[Stored data entries]
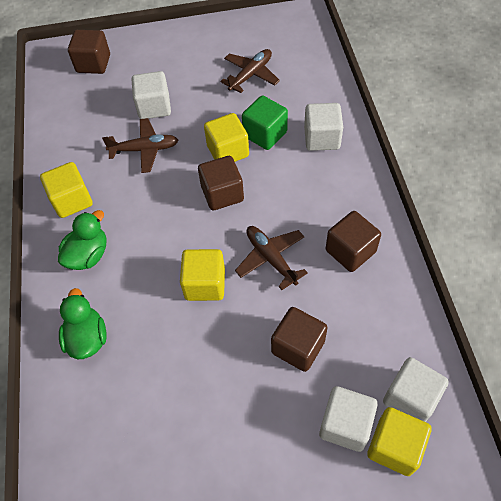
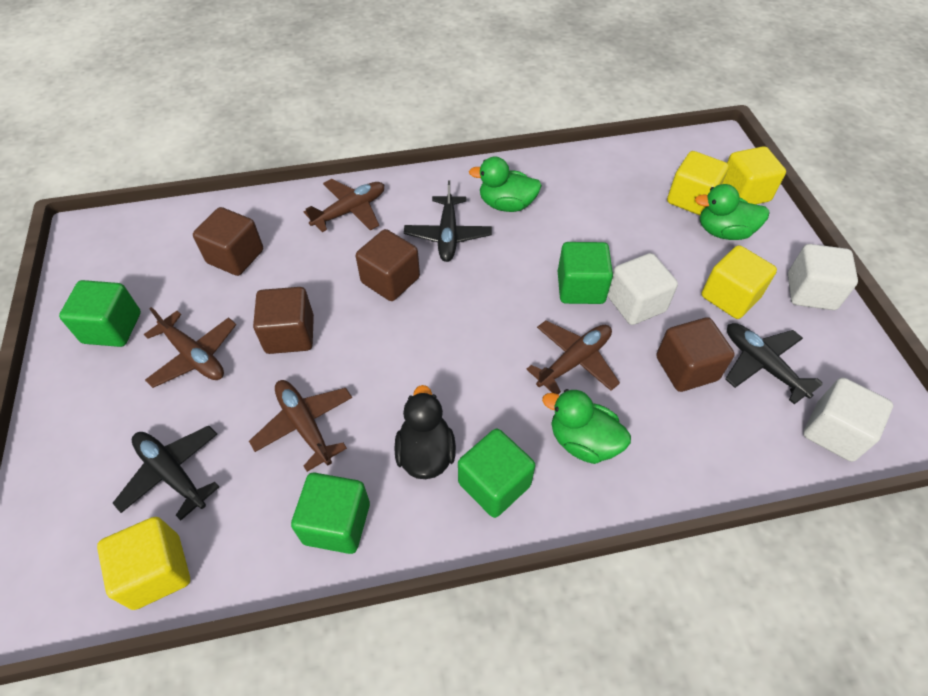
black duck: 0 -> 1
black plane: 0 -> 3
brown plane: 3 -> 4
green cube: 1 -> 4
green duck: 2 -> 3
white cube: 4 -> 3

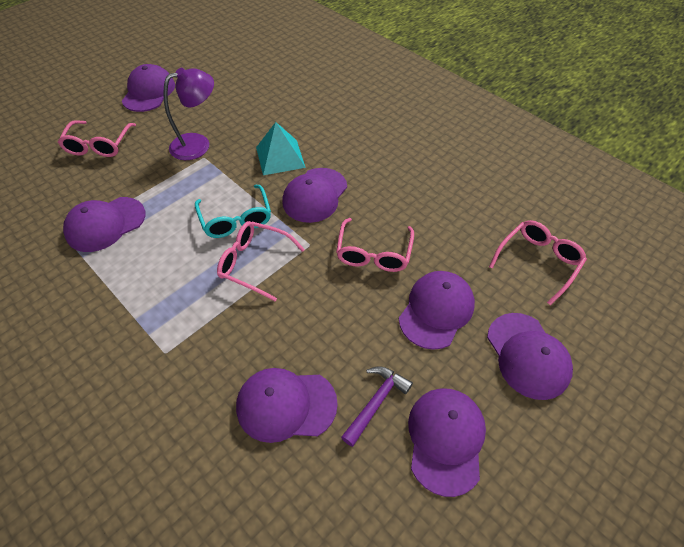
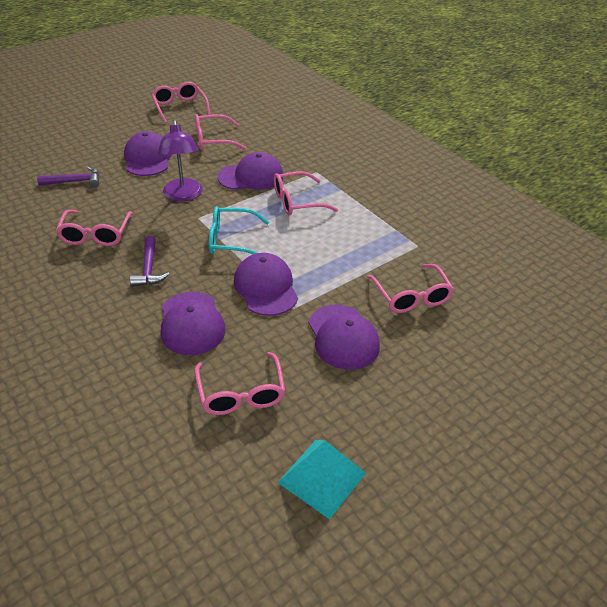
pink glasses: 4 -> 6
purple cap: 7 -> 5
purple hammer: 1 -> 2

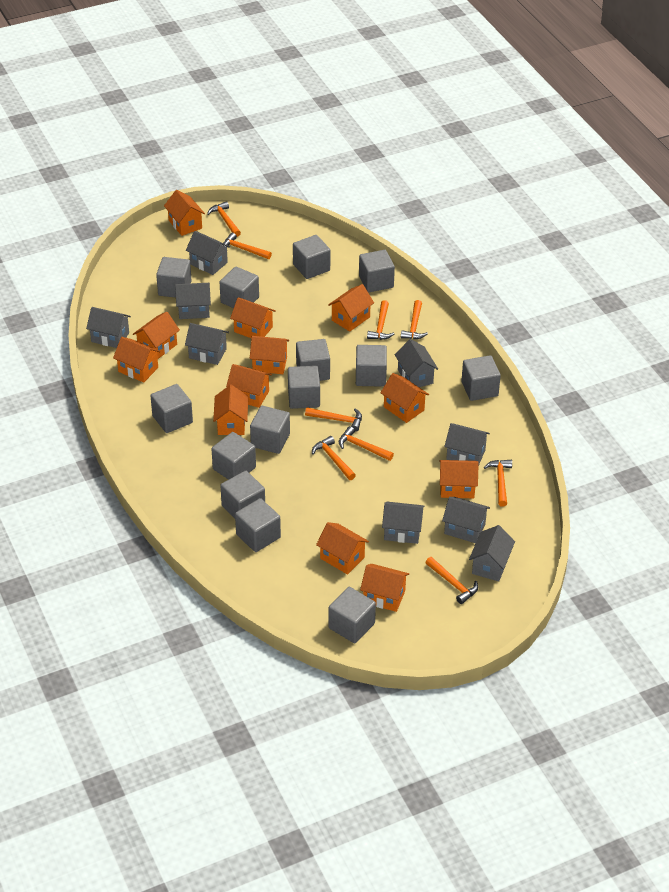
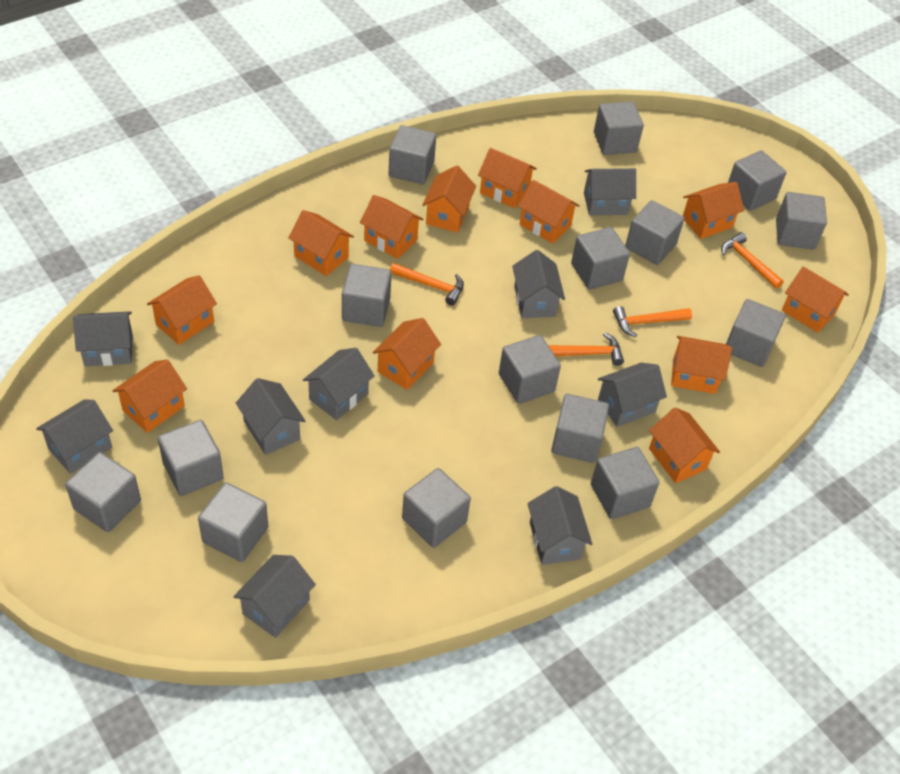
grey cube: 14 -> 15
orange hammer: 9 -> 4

__Exercise directions__.
Leave out the pictures and repeat exactly the lines from the one containing "brown plane: 3 -> 4" through the last line of the entries.

__Response area__.
brown plane: 3 -> 4
green cube: 1 -> 4
green duck: 2 -> 3
white cube: 4 -> 3

pink glasses: 4 -> 6
purple cap: 7 -> 5
purple hammer: 1 -> 2

grey cube: 14 -> 15
orange hammer: 9 -> 4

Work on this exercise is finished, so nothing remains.